Source data START
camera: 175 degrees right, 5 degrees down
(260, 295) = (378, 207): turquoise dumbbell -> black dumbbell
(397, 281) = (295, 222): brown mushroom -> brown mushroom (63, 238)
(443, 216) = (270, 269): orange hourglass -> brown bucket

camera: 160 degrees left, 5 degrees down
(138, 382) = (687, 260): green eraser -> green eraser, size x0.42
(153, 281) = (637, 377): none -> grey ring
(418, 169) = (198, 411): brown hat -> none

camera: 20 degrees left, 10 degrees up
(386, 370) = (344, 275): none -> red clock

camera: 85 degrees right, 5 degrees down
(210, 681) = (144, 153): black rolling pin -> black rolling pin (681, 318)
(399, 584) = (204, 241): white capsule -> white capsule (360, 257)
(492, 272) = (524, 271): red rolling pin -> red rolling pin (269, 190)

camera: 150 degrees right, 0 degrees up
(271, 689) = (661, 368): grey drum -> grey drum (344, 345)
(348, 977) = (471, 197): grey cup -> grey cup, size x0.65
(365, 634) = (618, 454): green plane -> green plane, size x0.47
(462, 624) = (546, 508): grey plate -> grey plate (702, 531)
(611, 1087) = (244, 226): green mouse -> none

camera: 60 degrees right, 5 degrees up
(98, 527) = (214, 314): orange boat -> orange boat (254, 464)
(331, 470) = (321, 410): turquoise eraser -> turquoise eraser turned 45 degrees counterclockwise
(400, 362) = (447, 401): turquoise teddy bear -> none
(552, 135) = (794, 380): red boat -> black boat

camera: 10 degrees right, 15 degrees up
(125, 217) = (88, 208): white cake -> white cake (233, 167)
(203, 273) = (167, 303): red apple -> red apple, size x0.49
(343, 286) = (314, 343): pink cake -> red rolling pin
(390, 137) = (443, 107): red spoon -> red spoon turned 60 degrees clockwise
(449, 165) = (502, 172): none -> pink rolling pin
Source data END
Select and copy every line from the records that includes the word "black".

(260, 295) = (378, 207): turquoise dumbbell -> black dumbbell
(210, 681) = (144, 153): black rolling pin -> black rolling pin (681, 318)
(552, 135) = (794, 380): red boat -> black boat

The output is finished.